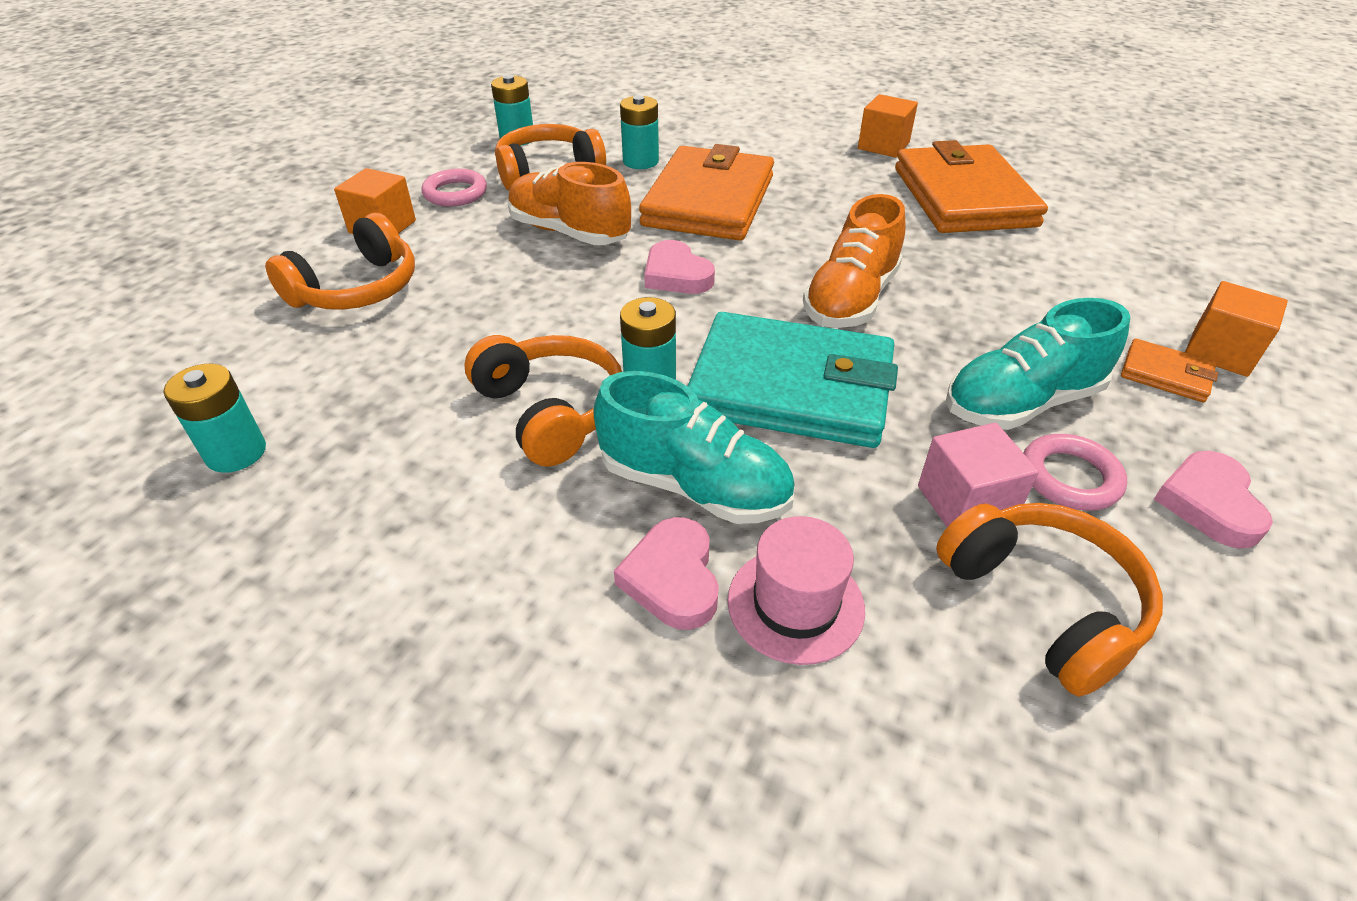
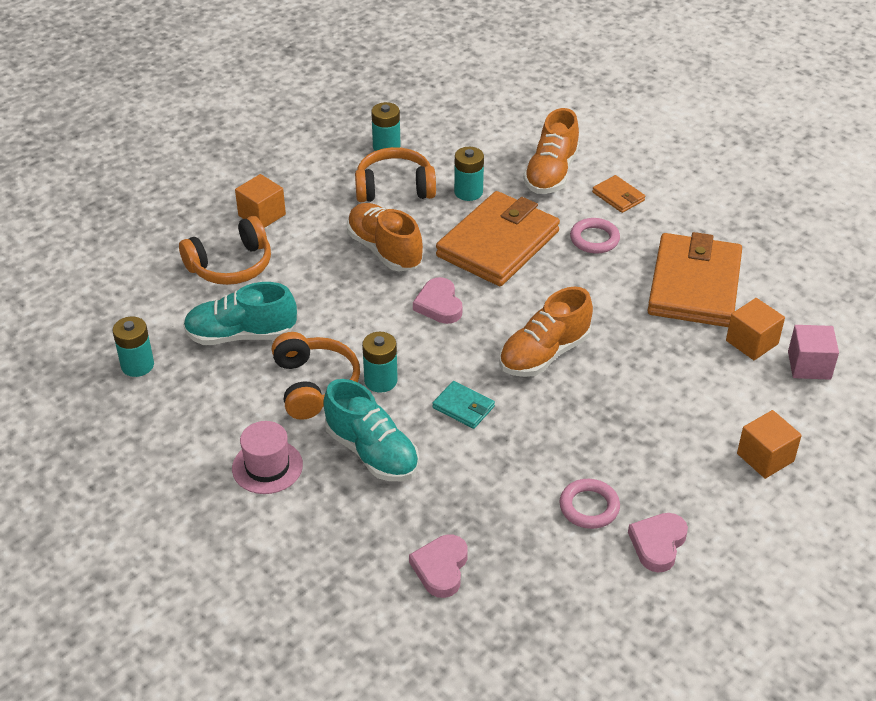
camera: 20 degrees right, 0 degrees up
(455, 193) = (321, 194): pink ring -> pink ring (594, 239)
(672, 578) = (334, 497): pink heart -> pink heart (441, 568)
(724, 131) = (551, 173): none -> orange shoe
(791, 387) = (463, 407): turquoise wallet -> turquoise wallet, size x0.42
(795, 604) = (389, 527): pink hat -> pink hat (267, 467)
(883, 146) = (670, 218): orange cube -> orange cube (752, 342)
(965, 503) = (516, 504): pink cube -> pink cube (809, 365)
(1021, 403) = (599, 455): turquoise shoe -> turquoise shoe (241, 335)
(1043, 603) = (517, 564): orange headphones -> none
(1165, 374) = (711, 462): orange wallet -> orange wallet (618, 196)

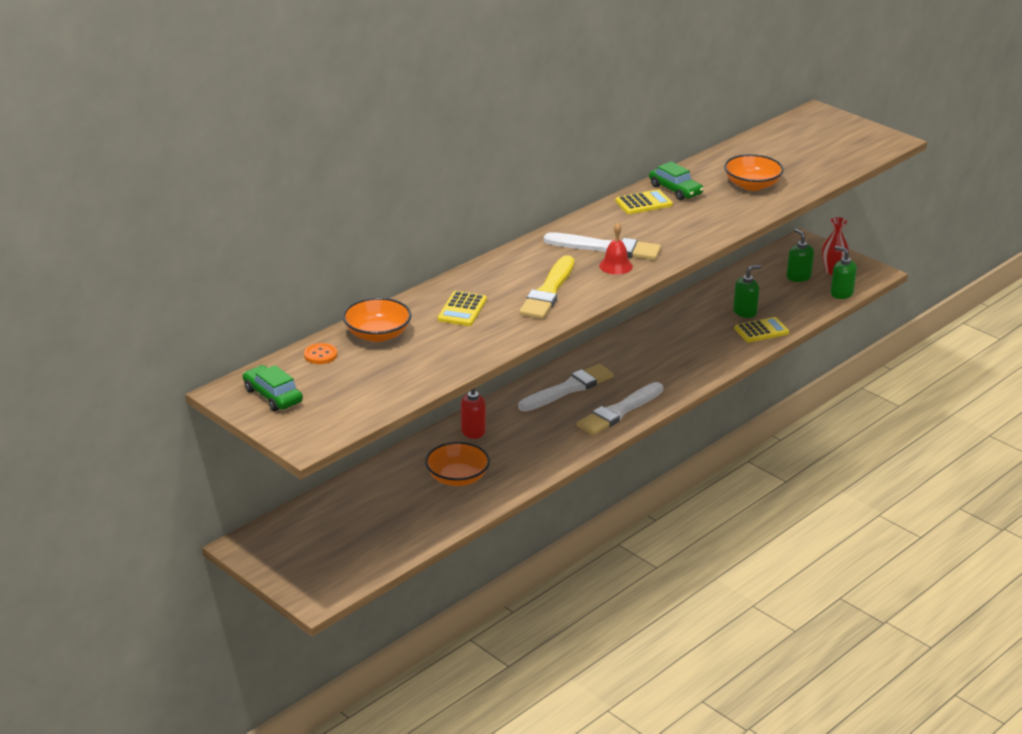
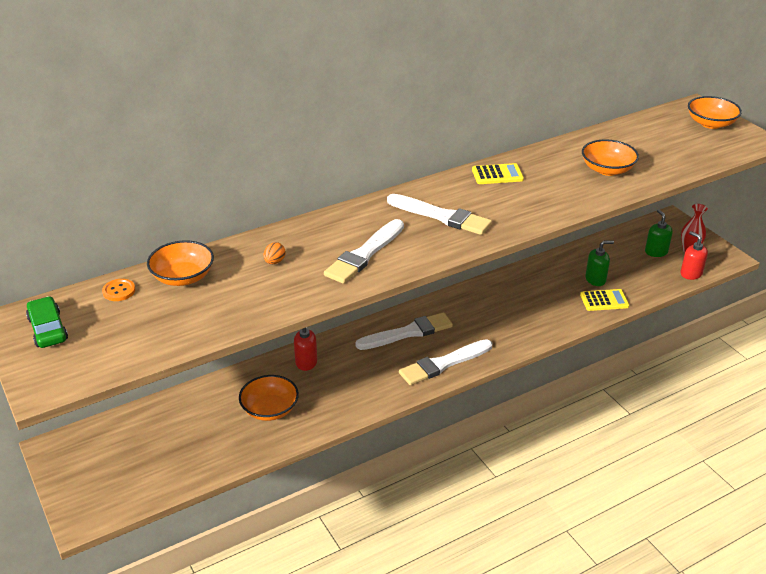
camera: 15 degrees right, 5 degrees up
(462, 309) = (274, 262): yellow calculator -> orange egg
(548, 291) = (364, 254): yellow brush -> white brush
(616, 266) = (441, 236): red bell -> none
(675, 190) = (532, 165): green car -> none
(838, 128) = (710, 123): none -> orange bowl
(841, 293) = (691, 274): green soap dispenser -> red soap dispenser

________

*Work order*
Look for the word "yellow" in the listing above, and copy every line where you find it.

*Written response*
(462, 309) = (274, 262): yellow calculator -> orange egg
(548, 291) = (364, 254): yellow brush -> white brush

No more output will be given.